* [Records for this exercise]

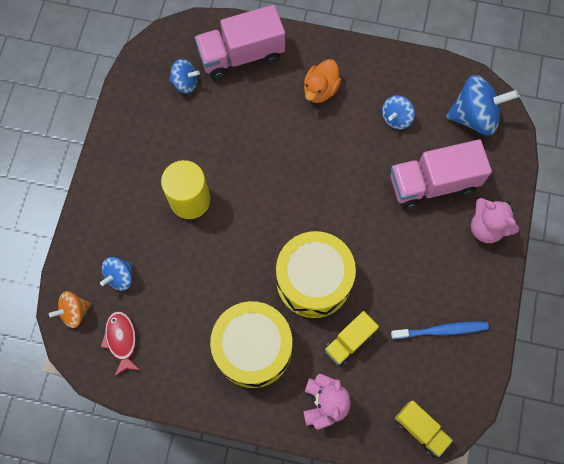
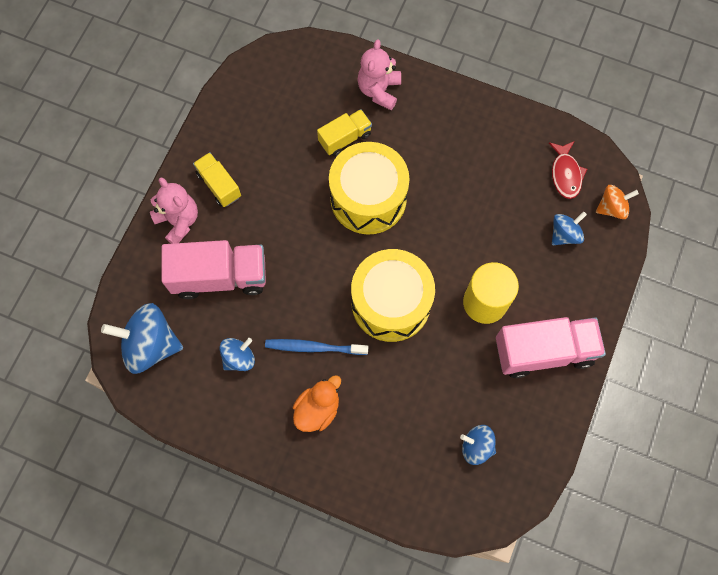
camera: 170 degrees left, 0 degrees up
pink truck [195,5,285,79] -> pink truck moved to [496,317,606,378]
yellow drum [210,301,292,388] -> yellow drum moved to [351,249,435,342]
blue toothbrush [391,322,489,339] -> blue toothbrush moved to [265,339,368,355]
yellow truck [395,401,453,457] -> yellow truck moved to [193,152,241,207]

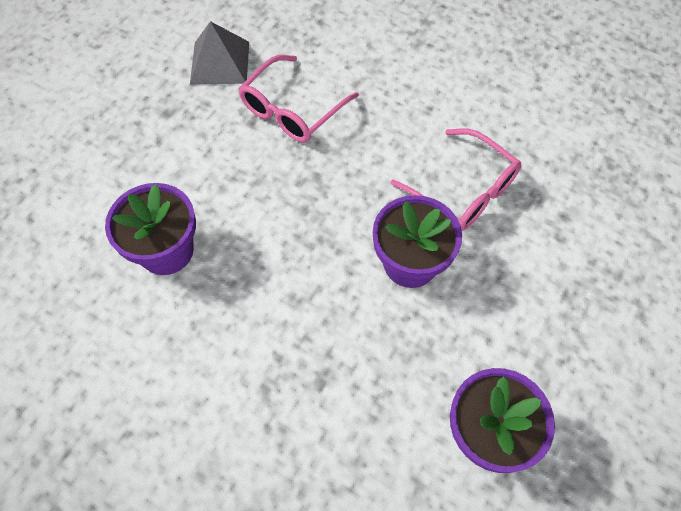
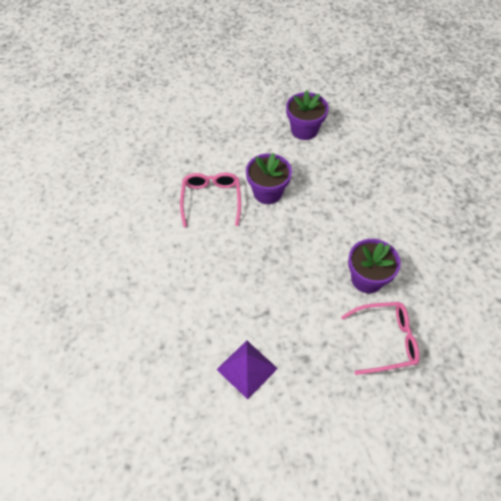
camera: 135 degrees left, 5 degrees down
grey pyramid [190,21,249,84] -> purple pyramid [216,340,278,400]
pink glasses [239,55,359,142] -> pink glasses moved to [341,302,420,375]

* [Aim of the exercise]
I need every line from the material that contains the word "left".

* [Written answer]
camera: 170 degrees left, 0 degrees up
camera: 135 degrees left, 5 degrees down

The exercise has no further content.